* Action item *
From the line with "turquoise ring [250,343,279,368] -> none" down to the final line of the material below, quote every line exactly and leave out all lines before it.

************

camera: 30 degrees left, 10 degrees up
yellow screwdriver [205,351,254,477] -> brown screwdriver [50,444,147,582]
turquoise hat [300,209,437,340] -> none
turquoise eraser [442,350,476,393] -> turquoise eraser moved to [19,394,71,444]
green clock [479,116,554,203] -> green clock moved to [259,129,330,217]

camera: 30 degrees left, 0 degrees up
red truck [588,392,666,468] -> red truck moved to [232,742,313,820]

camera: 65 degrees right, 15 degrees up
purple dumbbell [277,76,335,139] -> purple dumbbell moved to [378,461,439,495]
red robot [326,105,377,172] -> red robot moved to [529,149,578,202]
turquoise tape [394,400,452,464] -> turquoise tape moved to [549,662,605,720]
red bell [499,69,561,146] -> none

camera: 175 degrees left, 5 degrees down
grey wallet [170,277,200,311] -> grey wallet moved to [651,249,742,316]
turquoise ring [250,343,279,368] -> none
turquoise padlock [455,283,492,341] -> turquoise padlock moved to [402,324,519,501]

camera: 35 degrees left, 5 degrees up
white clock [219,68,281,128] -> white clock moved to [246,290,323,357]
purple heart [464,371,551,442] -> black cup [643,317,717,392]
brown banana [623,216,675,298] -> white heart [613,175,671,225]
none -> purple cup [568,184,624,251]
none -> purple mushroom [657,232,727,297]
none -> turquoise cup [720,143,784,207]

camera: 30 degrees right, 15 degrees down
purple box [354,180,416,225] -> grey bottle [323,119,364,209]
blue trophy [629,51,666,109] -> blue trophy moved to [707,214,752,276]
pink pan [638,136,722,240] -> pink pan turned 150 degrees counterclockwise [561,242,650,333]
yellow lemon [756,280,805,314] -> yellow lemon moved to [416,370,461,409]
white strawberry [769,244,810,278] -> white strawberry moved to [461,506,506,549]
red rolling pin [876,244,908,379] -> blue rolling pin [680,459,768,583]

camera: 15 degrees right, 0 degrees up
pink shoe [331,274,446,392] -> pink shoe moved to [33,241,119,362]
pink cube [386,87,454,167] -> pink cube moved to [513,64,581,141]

************

* Solution for this exercise *
turquoise ring [250,343,279,368] -> none
turquoise padlock [455,283,492,341] -> turquoise padlock moved to [402,324,519,501]

camera: 35 degrees left, 5 degrees up
white clock [219,68,281,128] -> white clock moved to [246,290,323,357]
purple heart [464,371,551,442] -> black cup [643,317,717,392]
brown banana [623,216,675,298] -> white heart [613,175,671,225]
none -> purple cup [568,184,624,251]
none -> purple mushroom [657,232,727,297]
none -> turquoise cup [720,143,784,207]

camera: 30 degrees right, 15 degrees down
purple box [354,180,416,225] -> grey bottle [323,119,364,209]
blue trophy [629,51,666,109] -> blue trophy moved to [707,214,752,276]
pink pan [638,136,722,240] -> pink pan turned 150 degrees counterclockwise [561,242,650,333]
yellow lemon [756,280,805,314] -> yellow lemon moved to [416,370,461,409]
white strawberry [769,244,810,278] -> white strawberry moved to [461,506,506,549]
red rolling pin [876,244,908,379] -> blue rolling pin [680,459,768,583]

camera: 15 degrees right, 0 degrees up
pink shoe [331,274,446,392] -> pink shoe moved to [33,241,119,362]
pink cube [386,87,454,167] -> pink cube moved to [513,64,581,141]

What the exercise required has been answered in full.